*WHAT TO DO*. Output each record exactly, excluding pictures.

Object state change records

==================================================

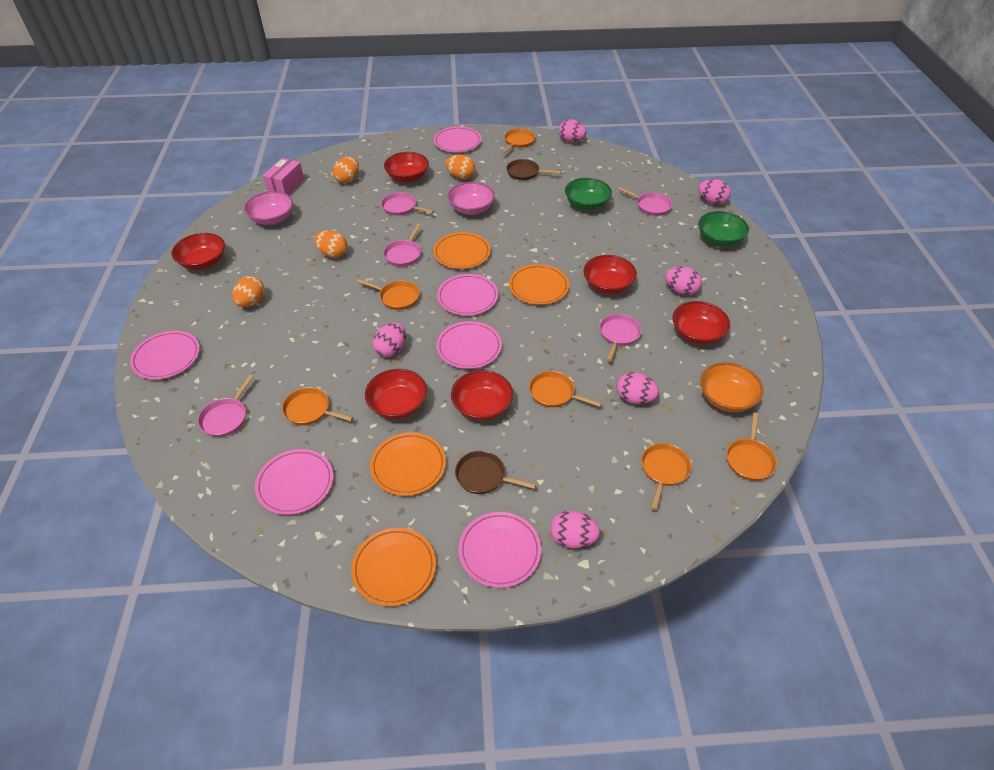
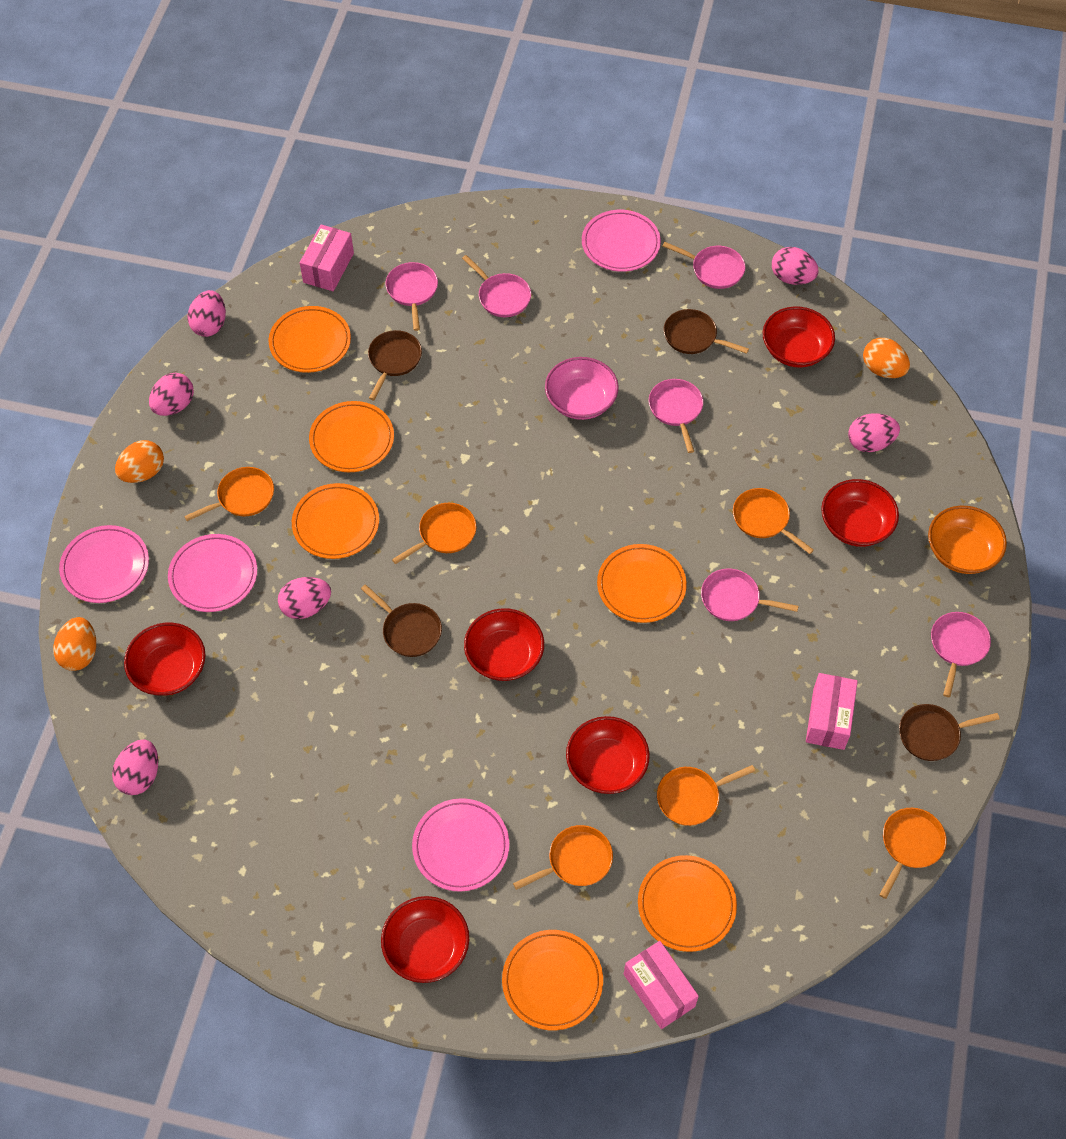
brown pan: 2 -> 4
green bowl: 2 -> 0
orange egg: 4 -> 3
orange plate: 4 -> 6
pink bowl: 2 -> 1
pink box: 1 -> 3
pink pan: 5 -> 6
pink plate: 6 -> 4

==================================================

*ANSWER FOR THE TASK*.
brown pan: 2 -> 4
green bowl: 2 -> 0
orange egg: 4 -> 3
orange plate: 4 -> 6
pink bowl: 2 -> 1
pink box: 1 -> 3
pink pan: 5 -> 6
pink plate: 6 -> 4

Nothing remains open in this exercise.